EXERCISE INSTRUCTIONS:
Lines from the records below that contain the word "brick" are to be copied out.

Stored data:
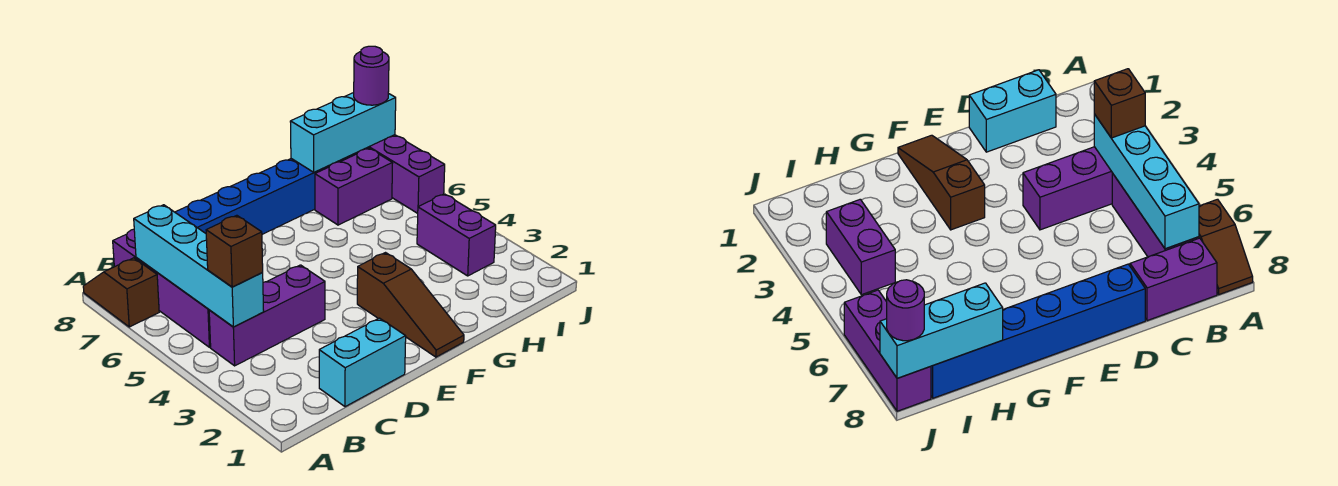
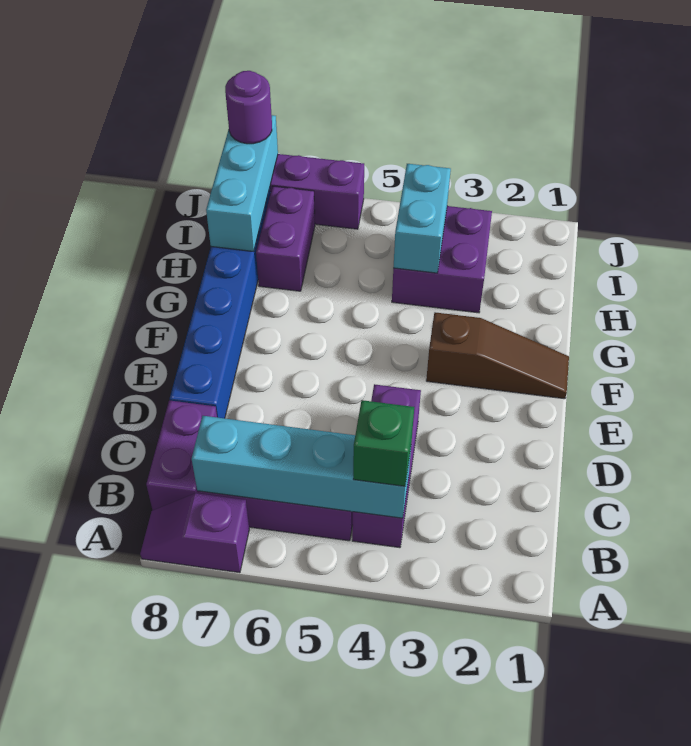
brown slope A7:A8 level 1 top 7 -> purple slope A7:A8 level 1 top 7
brown brick B4 level 3 -> green brick B4 level 3
cyan brick C1:D1 level 1 -> cyan brick H4:I4 level 2
purple brick I3:I4 level 1 -> purple brick H3:I4 level 1

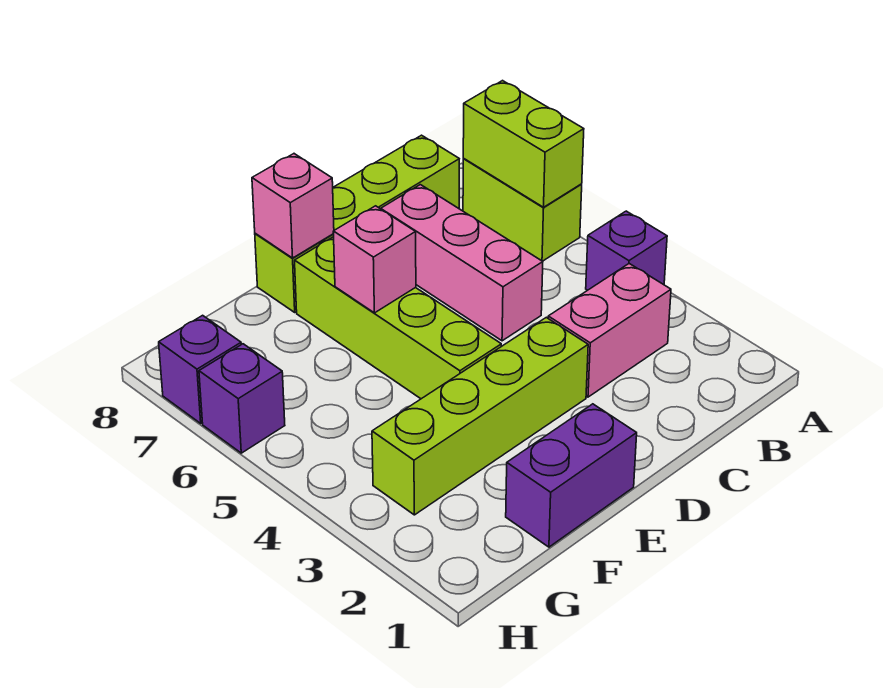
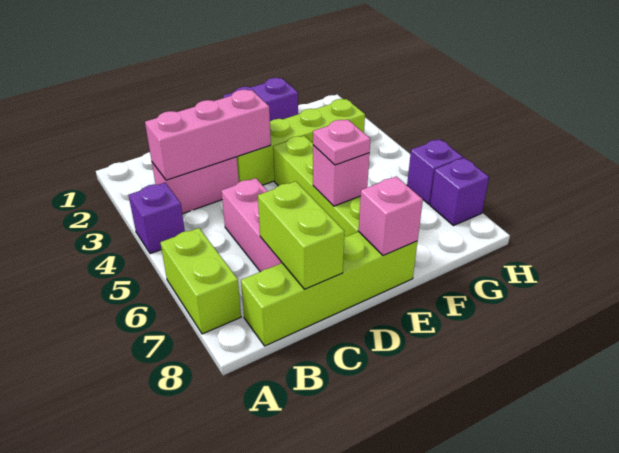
lime brick A6:A7 level 2 -> lime brick C7:C8 level 2
none -> pink brick B3:D3 level 2
none -> pink plate E6 level 3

OUTPUT BELOW:
brown brick B4 level 3 -> green brick B4 level 3
cyan brick C1:D1 level 1 -> cyan brick H4:I4 level 2
purple brick I3:I4 level 1 -> purple brick H3:I4 level 1
lime brick A6:A7 level 2 -> lime brick C7:C8 level 2
none -> pink brick B3:D3 level 2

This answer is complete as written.